- TASK DIRECTIONS: Could you transcribe each record below exactly as written, setting the pictures aside?

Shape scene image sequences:
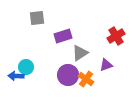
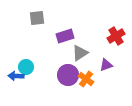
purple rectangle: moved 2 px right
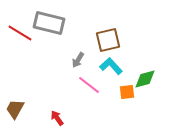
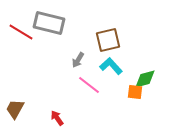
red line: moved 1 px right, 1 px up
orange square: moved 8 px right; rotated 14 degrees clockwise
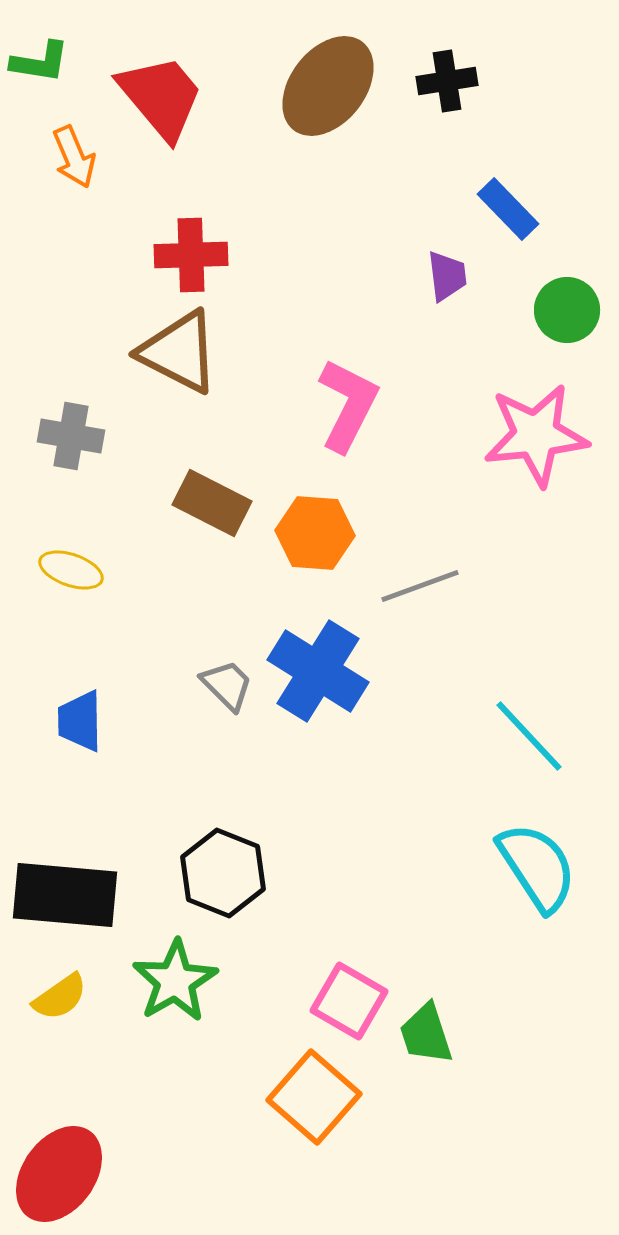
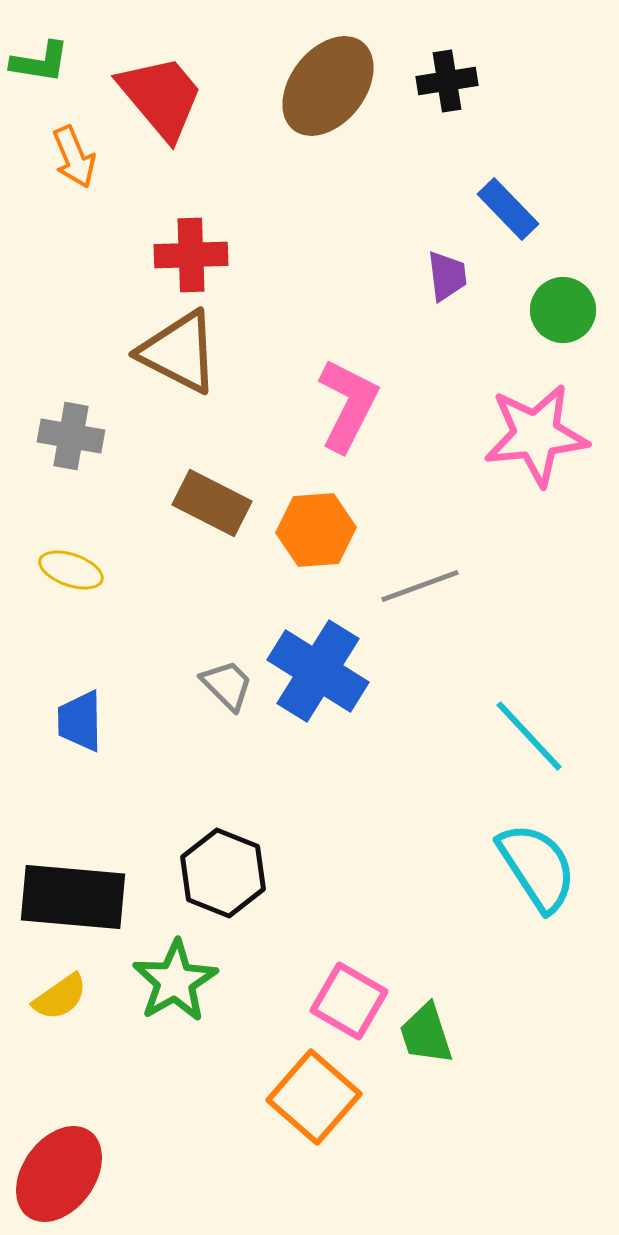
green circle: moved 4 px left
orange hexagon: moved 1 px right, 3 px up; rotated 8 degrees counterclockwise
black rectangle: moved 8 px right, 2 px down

- TASK RESPONSE:
purple rectangle: moved 2 px right
red line: moved 1 px right, 1 px up
orange square: moved 8 px right; rotated 14 degrees clockwise
green circle: moved 4 px left
orange hexagon: moved 1 px right, 3 px up; rotated 8 degrees counterclockwise
black rectangle: moved 8 px right, 2 px down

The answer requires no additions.